▶ _Directions_: Print each of the following rows verbatim, keeping their original order.

# Start of Records to process

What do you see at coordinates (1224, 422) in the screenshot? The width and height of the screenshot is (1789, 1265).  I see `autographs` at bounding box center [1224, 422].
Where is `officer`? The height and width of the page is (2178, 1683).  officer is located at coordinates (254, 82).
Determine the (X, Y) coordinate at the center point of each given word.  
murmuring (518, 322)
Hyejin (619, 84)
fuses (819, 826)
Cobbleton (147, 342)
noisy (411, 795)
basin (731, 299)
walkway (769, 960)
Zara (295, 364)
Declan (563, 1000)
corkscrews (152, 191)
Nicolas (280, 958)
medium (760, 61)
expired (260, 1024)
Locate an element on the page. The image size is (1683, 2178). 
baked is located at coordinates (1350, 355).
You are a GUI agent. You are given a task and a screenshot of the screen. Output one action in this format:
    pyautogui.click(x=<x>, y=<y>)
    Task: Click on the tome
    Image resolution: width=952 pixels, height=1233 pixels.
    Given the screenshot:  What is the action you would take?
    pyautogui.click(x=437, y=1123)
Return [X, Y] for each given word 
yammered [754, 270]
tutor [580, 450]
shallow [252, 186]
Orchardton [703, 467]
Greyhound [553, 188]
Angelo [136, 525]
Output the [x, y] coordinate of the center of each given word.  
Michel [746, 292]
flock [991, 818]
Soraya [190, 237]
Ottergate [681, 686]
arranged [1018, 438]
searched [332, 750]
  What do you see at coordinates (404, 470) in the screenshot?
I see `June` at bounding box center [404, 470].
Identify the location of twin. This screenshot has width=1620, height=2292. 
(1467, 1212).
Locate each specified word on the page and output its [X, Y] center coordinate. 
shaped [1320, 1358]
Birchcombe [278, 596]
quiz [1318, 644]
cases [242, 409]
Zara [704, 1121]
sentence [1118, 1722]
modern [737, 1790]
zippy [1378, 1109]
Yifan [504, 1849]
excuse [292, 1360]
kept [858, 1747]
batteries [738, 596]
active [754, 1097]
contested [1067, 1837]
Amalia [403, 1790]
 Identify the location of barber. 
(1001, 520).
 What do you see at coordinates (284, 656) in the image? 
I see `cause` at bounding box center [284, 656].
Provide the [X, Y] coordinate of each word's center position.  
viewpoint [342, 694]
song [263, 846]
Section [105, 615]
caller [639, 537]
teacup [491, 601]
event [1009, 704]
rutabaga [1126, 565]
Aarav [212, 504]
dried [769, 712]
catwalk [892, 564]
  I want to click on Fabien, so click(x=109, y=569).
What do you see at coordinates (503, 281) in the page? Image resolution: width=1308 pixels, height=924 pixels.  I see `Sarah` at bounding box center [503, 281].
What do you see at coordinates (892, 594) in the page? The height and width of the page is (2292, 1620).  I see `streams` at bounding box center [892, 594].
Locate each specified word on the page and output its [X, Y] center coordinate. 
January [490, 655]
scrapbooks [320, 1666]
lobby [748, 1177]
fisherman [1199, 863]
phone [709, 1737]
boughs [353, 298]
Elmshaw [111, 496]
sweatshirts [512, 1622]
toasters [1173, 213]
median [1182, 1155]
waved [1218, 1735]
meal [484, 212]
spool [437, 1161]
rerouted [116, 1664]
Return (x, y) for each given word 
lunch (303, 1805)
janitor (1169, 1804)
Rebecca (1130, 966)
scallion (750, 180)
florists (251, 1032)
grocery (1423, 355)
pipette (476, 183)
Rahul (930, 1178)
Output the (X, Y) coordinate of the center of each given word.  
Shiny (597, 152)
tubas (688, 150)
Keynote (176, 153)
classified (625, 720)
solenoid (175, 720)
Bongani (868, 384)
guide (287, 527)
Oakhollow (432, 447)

# End of Records to process

▶ _Answer_:
What do you see at coordinates (1224, 422) in the screenshot? The width and height of the screenshot is (1789, 1265).  I see `autographs` at bounding box center [1224, 422].
Where is `officer`? The height and width of the page is (2178, 1683).  officer is located at coordinates (254, 82).
Determine the (X, Y) coordinate at the center point of each given word.  
murmuring (518, 322)
Hyejin (619, 84)
fuses (819, 826)
Cobbleton (147, 342)
noisy (411, 795)
basin (731, 299)
walkway (769, 960)
Zara (295, 364)
Declan (563, 1000)
corkscrews (152, 191)
Nicolas (280, 958)
medium (760, 61)
expired (260, 1024)
Locate an element on the page. The image size is (1683, 2178). 
baked is located at coordinates (1350, 355).
You are a GUI agent. You are given a task and a screenshot of the screen. Output one action in this format:
    pyautogui.click(x=<x>, y=<y>)
    Task: Click on the tome
    Image resolution: width=952 pixels, height=1233 pixels.
    Given the screenshot:  What is the action you would take?
    pyautogui.click(x=437, y=1123)
Return [X, Y] for each given word 
yammered [754, 270]
tutor [580, 450]
shallow [252, 186]
Orchardton [703, 467]
Greyhound [553, 188]
Angelo [136, 525]
Output the [x, y] coordinate of the center of each given word.  
Michel [746, 292]
flock [991, 818]
Soraya [190, 237]
Ottergate [681, 686]
arranged [1018, 438]
searched [332, 750]
  What do you see at coordinates (404, 470) in the screenshot?
I see `June` at bounding box center [404, 470].
Identify the location of twin. This screenshot has width=1620, height=2292. 
(1467, 1212).
Locate each specified word on the page and output its [X, Y] center coordinate. 
shaped [1320, 1358]
Birchcombe [278, 596]
quiz [1318, 644]
cases [242, 409]
Zara [704, 1121]
sentence [1118, 1722]
modern [737, 1790]
zippy [1378, 1109]
Yifan [504, 1849]
excuse [292, 1360]
kept [858, 1747]
batteries [738, 596]
active [754, 1097]
contested [1067, 1837]
Amalia [403, 1790]
 Identify the location of barber. 
(1001, 520).
 What do you see at coordinates (284, 656) in the image? 
I see `cause` at bounding box center [284, 656].
Provide the [X, Y] coordinate of each word's center position.  
viewpoint [342, 694]
song [263, 846]
Section [105, 615]
caller [639, 537]
teacup [491, 601]
event [1009, 704]
rutabaga [1126, 565]
Aarav [212, 504]
dried [769, 712]
catwalk [892, 564]
  I want to click on Fabien, so click(x=109, y=569).
What do you see at coordinates (503, 281) in the page? Image resolution: width=1308 pixels, height=924 pixels.  I see `Sarah` at bounding box center [503, 281].
What do you see at coordinates (892, 594) in the page? The height and width of the page is (2292, 1620).  I see `streams` at bounding box center [892, 594].
Locate each specified word on the page and output its [X, Y] center coordinate. 
January [490, 655]
scrapbooks [320, 1666]
lobby [748, 1177]
fisherman [1199, 863]
phone [709, 1737]
boughs [353, 298]
Elmshaw [111, 496]
sweatshirts [512, 1622]
toasters [1173, 213]
median [1182, 1155]
waved [1218, 1735]
meal [484, 212]
spool [437, 1161]
rerouted [116, 1664]
Return (x, y) for each given word 
lunch (303, 1805)
janitor (1169, 1804)
Rebecca (1130, 966)
scallion (750, 180)
florists (251, 1032)
grocery (1423, 355)
pipette (476, 183)
Rahul (930, 1178)
Output the (X, Y) coordinate of the center of each given word.  
Shiny (597, 152)
tubas (688, 150)
Keynote (176, 153)
classified (625, 720)
solenoid (175, 720)
Bongani (868, 384)
guide (287, 527)
Oakhollow (432, 447)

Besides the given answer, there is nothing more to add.